Problem to work on: The full listing, word for word and free of images, is the expected result.
BEGIN Source material
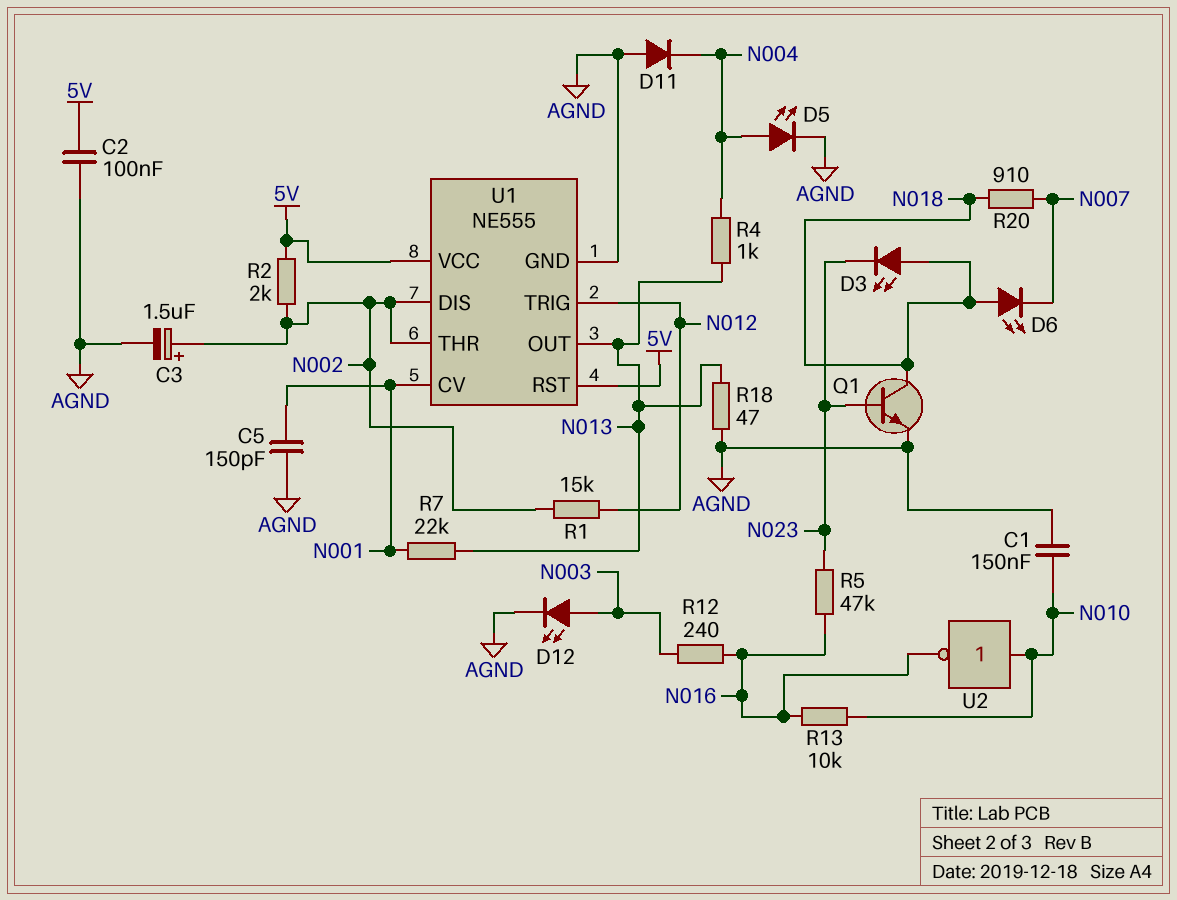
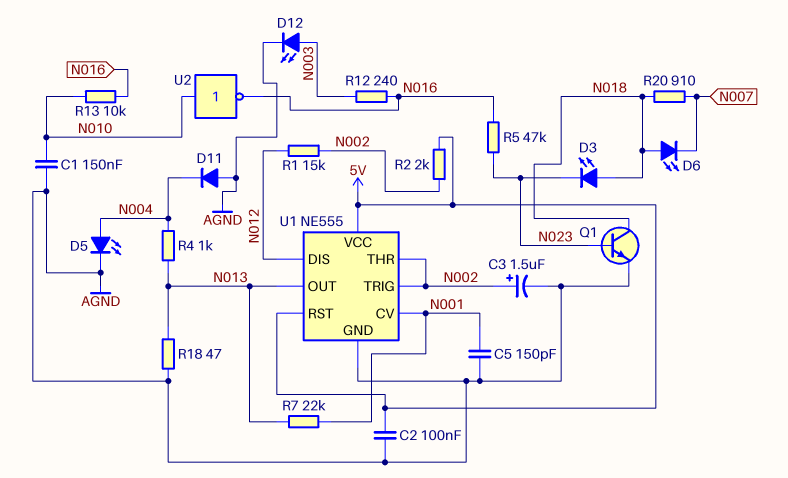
U1 pin DIS: N002 -> N012
U1 pin TRIG: N012 -> N002

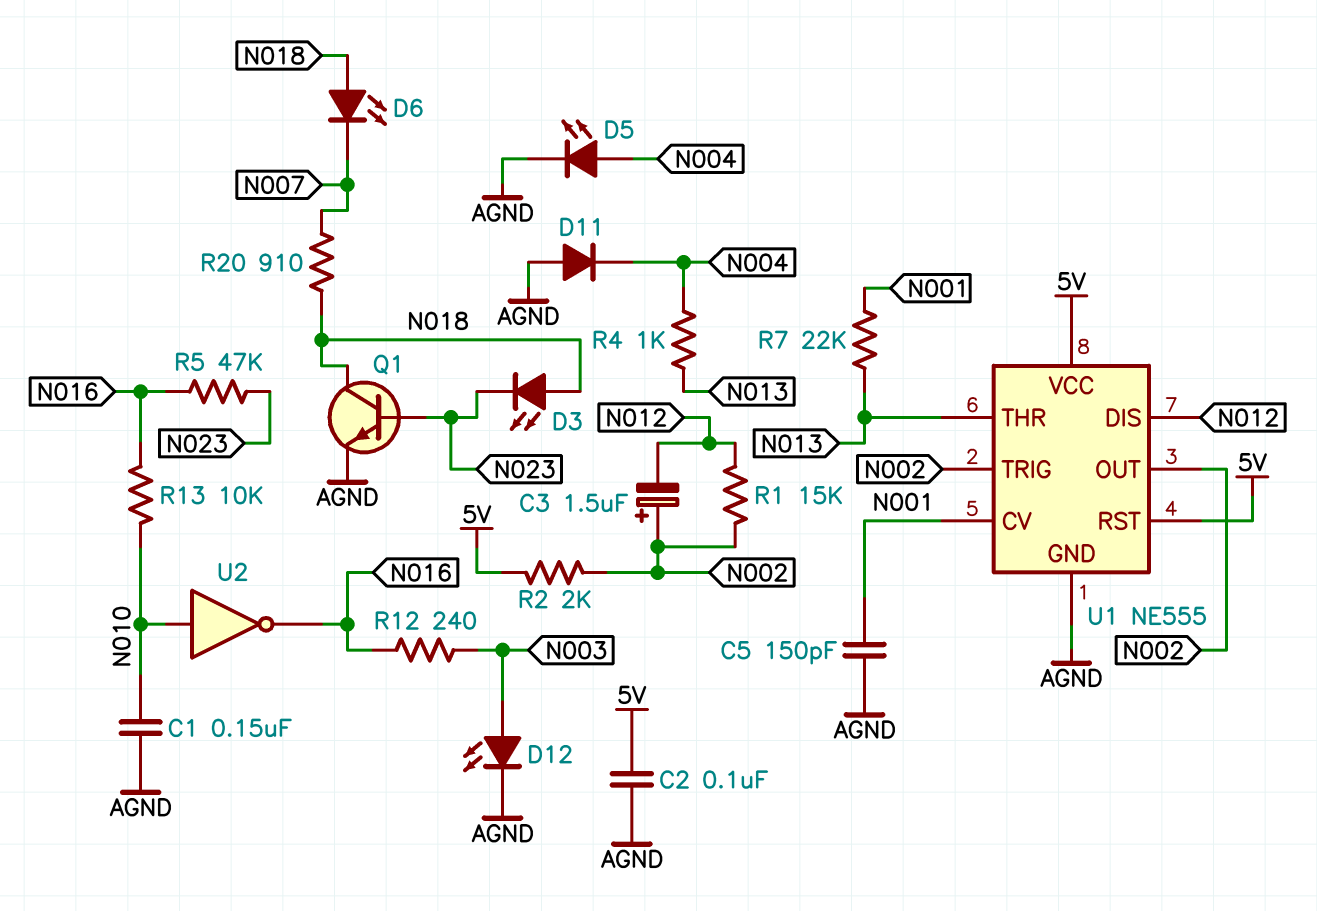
C3: 1.5uF (plus N002, minus AGND) -> 1.5uF (plus N002, minus N012)
R18: 47 (AGND, N013) -> none
U1 pin OUT: N013 -> N002
U1 pin THR: N002 -> N013

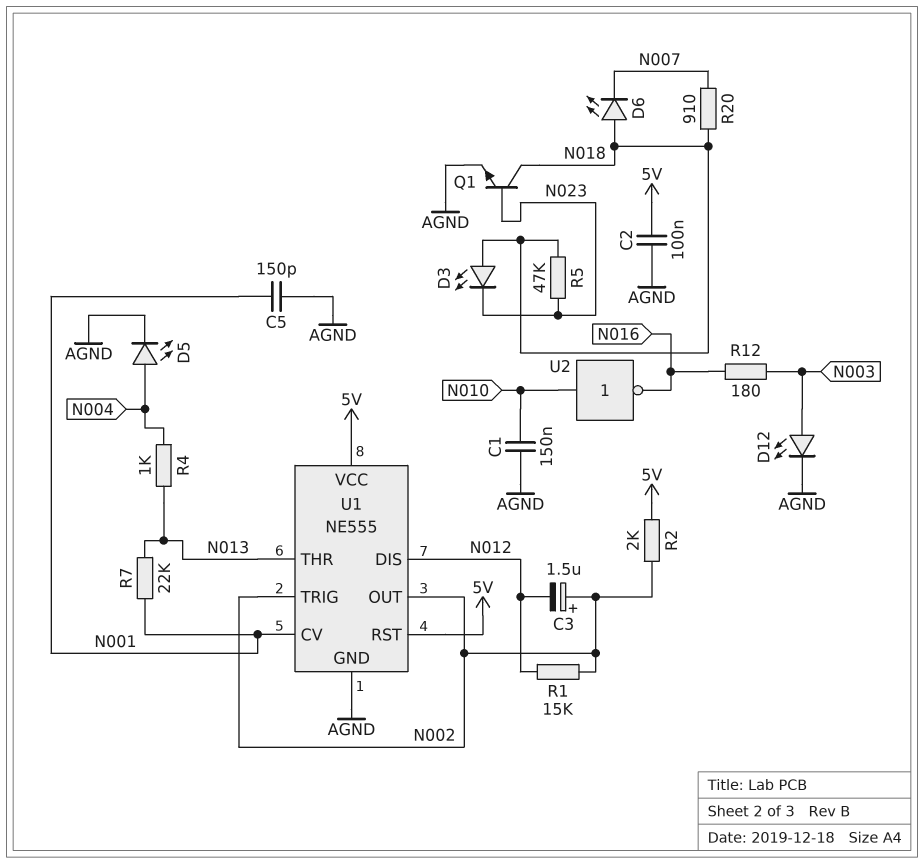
D11: diode (A AGND, K N004) -> none
R5: 47k (N016, N023) -> 47k (N018, N023)
R12: 240 (N003, N016) -> 180 (N003, N016)
R13: 10k (N010, N016) -> none

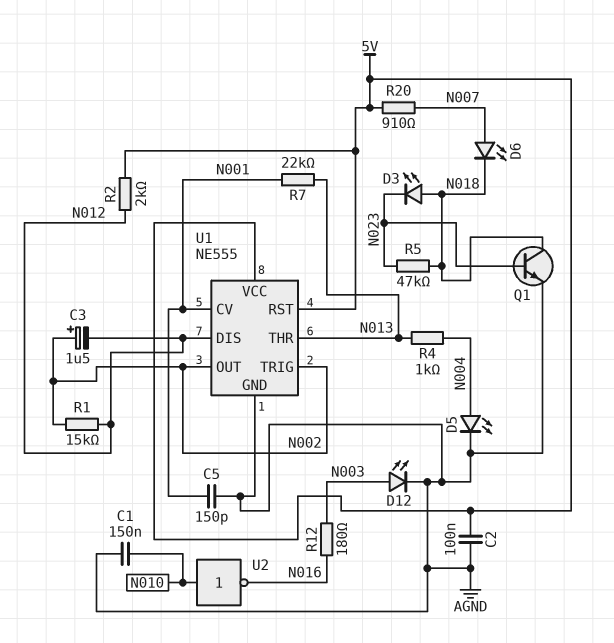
D6: LED (A N018, K N007) -> LED (A N007, K N018)
R2: 2k (5V, N002) -> 2k (5V, N012)
R20: 910 (N007, N018) -> 910 (5V, N007)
END Source material
Reply to the task:
U1 pin DIS: N002 -> N012
U1 pin TRIG: N012 -> N002

C3: 1.5uF (plus N002, minus AGND) -> 1.5uF (plus N002, minus N012)
R18: 47 (AGND, N013) -> none
U1 pin OUT: N013 -> N002
U1 pin THR: N002 -> N013

D11: diode (A AGND, K N004) -> none
R5: 47k (N016, N023) -> 47k (N018, N023)
R12: 240 (N003, N016) -> 180 (N003, N016)
R13: 10k (N010, N016) -> none

D6: LED (A N018, K N007) -> LED (A N007, K N018)
R2: 2k (5V, N002) -> 2k (5V, N012)
R20: 910 (N007, N018) -> 910 (5V, N007)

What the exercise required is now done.